_DATA SHOWN_.
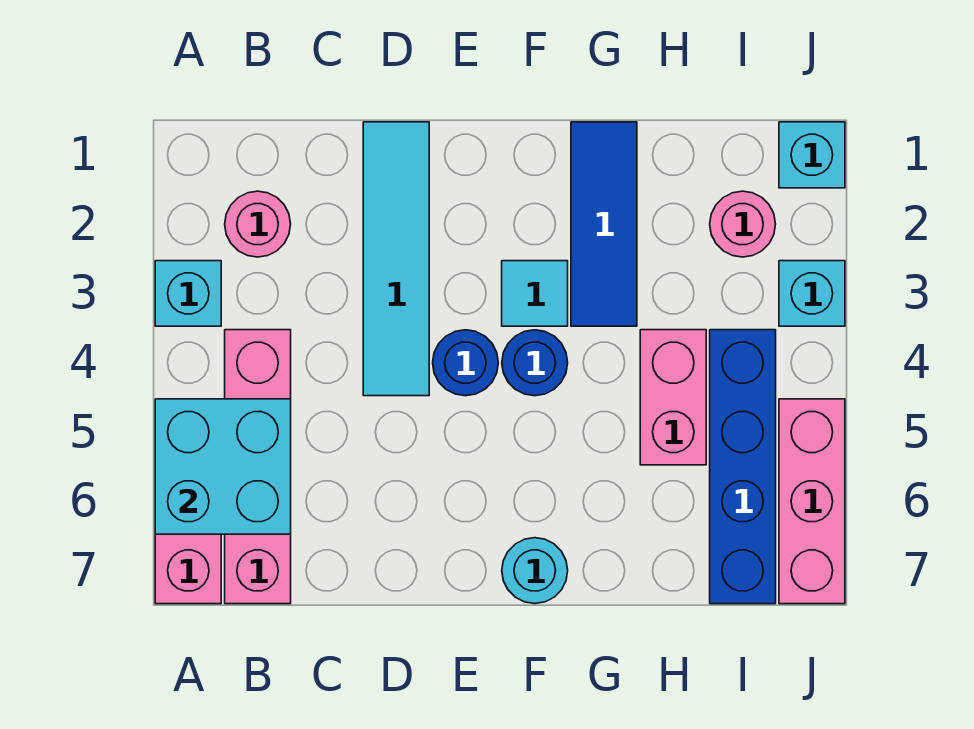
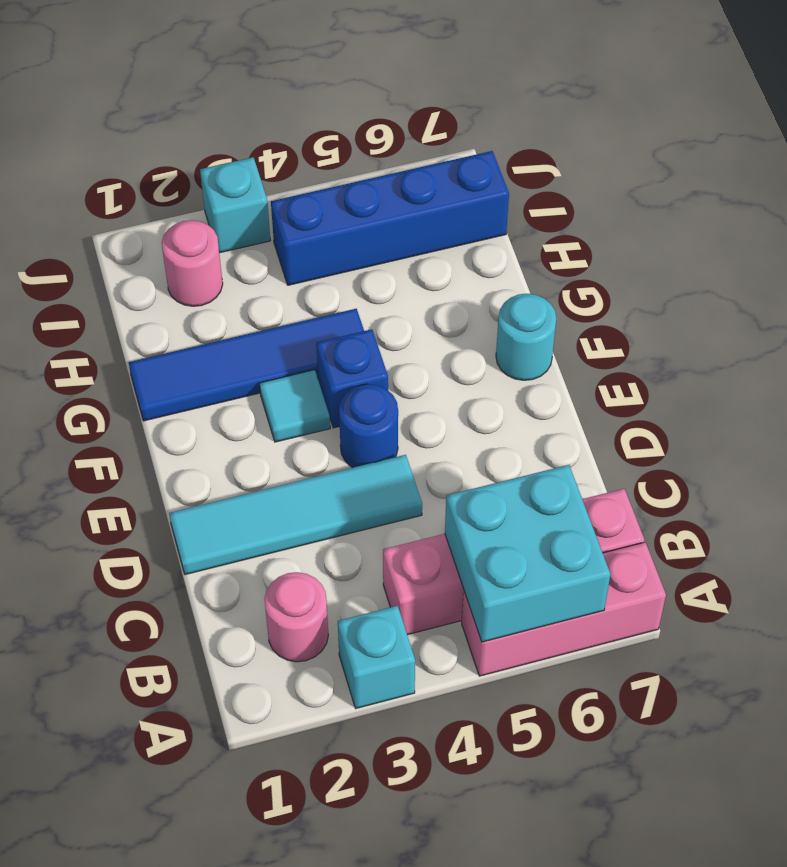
blue round brick F4 level 1 -> blue brick F4 level 1
blue tile G1:G3 level 1 -> blue tile G1:G4 level 1
pink brick H4:H5 level 1 -> none
cyan brick J1 level 1 -> none
pink brick J5:J7 level 1 -> none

_WHAT TO PRODUCE_. In your copy of the data above, leave out the pictures and repeat everything else exactly.

_ANSWER TO THE PROBLEM_.
blue round brick F4 level 1 -> blue brick F4 level 1
blue tile G1:G3 level 1 -> blue tile G1:G4 level 1
pink brick H4:H5 level 1 -> none
cyan brick J1 level 1 -> none
pink brick J5:J7 level 1 -> none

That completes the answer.